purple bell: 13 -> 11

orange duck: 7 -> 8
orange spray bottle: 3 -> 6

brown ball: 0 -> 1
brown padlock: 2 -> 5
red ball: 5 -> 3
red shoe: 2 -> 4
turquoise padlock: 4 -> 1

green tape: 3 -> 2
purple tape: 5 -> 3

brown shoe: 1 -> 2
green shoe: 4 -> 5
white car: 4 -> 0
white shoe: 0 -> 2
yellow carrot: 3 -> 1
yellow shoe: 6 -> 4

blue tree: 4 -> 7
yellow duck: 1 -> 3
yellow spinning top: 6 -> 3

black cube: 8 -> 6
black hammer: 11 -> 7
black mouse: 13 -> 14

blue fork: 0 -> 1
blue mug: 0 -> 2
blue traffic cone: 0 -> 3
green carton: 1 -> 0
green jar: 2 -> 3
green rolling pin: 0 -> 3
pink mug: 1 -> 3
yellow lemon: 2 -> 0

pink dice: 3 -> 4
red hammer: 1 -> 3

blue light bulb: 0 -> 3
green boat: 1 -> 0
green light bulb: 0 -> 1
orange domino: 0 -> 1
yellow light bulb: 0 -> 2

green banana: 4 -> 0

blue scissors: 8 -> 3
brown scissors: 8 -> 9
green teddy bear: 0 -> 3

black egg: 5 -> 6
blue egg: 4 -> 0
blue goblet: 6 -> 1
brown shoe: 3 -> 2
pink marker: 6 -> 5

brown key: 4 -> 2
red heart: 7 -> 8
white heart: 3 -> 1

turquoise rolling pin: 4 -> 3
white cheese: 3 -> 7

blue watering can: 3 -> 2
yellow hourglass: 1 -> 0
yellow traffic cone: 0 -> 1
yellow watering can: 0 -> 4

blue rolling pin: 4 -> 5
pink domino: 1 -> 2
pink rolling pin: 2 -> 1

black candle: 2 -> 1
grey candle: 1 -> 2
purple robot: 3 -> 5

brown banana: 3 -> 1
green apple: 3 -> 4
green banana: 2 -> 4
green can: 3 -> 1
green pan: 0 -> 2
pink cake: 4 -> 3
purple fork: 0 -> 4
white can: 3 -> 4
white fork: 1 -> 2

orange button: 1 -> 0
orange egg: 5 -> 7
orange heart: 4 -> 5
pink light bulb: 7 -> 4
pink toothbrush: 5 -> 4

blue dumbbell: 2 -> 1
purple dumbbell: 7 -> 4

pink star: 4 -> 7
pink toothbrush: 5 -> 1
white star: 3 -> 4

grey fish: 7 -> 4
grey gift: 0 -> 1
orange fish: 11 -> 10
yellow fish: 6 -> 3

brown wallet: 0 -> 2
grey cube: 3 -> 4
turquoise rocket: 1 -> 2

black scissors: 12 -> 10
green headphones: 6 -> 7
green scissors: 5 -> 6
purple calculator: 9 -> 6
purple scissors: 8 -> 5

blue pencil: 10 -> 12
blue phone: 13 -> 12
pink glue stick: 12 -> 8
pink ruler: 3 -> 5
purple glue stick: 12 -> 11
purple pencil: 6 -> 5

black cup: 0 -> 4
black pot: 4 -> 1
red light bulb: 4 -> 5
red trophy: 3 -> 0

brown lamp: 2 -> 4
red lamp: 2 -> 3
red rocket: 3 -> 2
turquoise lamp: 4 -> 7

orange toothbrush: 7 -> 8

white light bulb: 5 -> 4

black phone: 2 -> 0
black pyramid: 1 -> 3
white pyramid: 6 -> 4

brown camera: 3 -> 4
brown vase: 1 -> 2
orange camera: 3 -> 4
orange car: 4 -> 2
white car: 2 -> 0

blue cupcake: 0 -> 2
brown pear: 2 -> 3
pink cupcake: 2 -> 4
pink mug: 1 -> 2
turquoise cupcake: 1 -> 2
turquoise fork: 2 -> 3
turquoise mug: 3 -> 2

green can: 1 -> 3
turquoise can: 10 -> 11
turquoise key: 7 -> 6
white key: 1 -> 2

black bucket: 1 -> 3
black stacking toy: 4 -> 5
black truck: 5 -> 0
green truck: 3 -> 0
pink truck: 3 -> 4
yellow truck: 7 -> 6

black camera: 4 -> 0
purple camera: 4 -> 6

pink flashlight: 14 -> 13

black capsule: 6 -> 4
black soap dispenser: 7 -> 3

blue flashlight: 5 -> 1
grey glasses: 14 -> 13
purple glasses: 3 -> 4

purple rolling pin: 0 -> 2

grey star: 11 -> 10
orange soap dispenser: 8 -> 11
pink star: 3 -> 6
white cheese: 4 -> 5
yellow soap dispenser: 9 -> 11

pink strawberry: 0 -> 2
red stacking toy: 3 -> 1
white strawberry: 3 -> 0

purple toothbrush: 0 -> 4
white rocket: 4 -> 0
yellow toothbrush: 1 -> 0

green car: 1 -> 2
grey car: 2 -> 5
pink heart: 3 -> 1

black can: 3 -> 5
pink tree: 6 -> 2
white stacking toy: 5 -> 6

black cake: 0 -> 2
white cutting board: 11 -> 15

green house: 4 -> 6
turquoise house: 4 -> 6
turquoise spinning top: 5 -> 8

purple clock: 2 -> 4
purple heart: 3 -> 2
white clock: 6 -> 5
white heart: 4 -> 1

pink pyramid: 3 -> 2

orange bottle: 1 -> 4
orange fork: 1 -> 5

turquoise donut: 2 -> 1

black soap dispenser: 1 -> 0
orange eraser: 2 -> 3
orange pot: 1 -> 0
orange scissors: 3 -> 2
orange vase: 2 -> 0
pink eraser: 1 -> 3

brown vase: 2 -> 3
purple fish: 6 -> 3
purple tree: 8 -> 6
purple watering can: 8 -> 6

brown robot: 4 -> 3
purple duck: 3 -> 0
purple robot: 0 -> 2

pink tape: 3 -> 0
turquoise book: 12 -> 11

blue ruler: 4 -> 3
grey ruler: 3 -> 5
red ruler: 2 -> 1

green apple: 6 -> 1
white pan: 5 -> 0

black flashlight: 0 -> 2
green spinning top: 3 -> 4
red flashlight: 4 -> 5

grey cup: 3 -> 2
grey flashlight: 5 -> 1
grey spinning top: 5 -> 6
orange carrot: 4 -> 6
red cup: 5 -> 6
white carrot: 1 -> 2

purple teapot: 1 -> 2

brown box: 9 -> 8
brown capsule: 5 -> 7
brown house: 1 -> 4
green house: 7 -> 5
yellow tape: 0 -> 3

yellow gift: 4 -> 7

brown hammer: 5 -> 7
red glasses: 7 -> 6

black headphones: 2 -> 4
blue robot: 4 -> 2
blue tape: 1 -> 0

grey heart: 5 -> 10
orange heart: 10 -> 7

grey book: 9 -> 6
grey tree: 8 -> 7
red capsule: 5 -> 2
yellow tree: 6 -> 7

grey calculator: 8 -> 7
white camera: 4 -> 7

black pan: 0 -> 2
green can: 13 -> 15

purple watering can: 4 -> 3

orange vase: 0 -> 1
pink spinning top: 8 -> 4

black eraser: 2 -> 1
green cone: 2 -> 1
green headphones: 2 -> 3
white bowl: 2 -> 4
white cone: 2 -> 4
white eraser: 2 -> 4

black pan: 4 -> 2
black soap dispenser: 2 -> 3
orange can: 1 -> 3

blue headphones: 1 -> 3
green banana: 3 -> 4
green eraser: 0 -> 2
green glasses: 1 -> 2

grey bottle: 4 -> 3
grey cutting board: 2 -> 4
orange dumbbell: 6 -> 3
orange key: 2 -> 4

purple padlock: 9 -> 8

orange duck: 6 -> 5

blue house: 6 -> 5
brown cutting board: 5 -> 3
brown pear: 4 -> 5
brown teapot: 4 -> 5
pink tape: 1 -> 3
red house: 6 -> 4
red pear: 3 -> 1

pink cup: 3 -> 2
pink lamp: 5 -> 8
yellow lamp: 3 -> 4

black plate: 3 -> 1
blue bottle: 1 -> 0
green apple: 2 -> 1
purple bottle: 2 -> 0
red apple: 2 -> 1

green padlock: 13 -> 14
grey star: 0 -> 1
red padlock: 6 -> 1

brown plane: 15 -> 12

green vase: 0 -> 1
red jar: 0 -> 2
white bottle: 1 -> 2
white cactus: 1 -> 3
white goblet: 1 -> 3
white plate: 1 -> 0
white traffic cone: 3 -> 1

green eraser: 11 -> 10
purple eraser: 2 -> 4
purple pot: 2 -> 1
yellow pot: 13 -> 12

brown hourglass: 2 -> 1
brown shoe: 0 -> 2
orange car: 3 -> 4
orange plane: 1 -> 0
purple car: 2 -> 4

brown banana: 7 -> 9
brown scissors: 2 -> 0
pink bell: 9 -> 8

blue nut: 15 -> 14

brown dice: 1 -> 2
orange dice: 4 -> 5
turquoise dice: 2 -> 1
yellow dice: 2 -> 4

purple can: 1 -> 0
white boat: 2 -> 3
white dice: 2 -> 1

- [YOUR TASK] Above are the records. Print exactly, and only, the lines from the line with "orange egg: 5 -> 7" to the line with "turquoise can: 10 -> 11", both inclusive.

- [TASK ANSWER]
orange egg: 5 -> 7
orange heart: 4 -> 5
pink light bulb: 7 -> 4
pink toothbrush: 5 -> 4

blue dumbbell: 2 -> 1
purple dumbbell: 7 -> 4

pink star: 4 -> 7
pink toothbrush: 5 -> 1
white star: 3 -> 4

grey fish: 7 -> 4
grey gift: 0 -> 1
orange fish: 11 -> 10
yellow fish: 6 -> 3

brown wallet: 0 -> 2
grey cube: 3 -> 4
turquoise rocket: 1 -> 2

black scissors: 12 -> 10
green headphones: 6 -> 7
green scissors: 5 -> 6
purple calculator: 9 -> 6
purple scissors: 8 -> 5

blue pencil: 10 -> 12
blue phone: 13 -> 12
pink glue stick: 12 -> 8
pink ruler: 3 -> 5
purple glue stick: 12 -> 11
purple pencil: 6 -> 5

black cup: 0 -> 4
black pot: 4 -> 1
red light bulb: 4 -> 5
red trophy: 3 -> 0

brown lamp: 2 -> 4
red lamp: 2 -> 3
red rocket: 3 -> 2
turquoise lamp: 4 -> 7

orange toothbrush: 7 -> 8

white light bulb: 5 -> 4

black phone: 2 -> 0
black pyramid: 1 -> 3
white pyramid: 6 -> 4

brown camera: 3 -> 4
brown vase: 1 -> 2
orange camera: 3 -> 4
orange car: 4 -> 2
white car: 2 -> 0

blue cupcake: 0 -> 2
brown pear: 2 -> 3
pink cupcake: 2 -> 4
pink mug: 1 -> 2
turquoise cupcake: 1 -> 2
turquoise fork: 2 -> 3
turquoise mug: 3 -> 2

green can: 1 -> 3
turquoise can: 10 -> 11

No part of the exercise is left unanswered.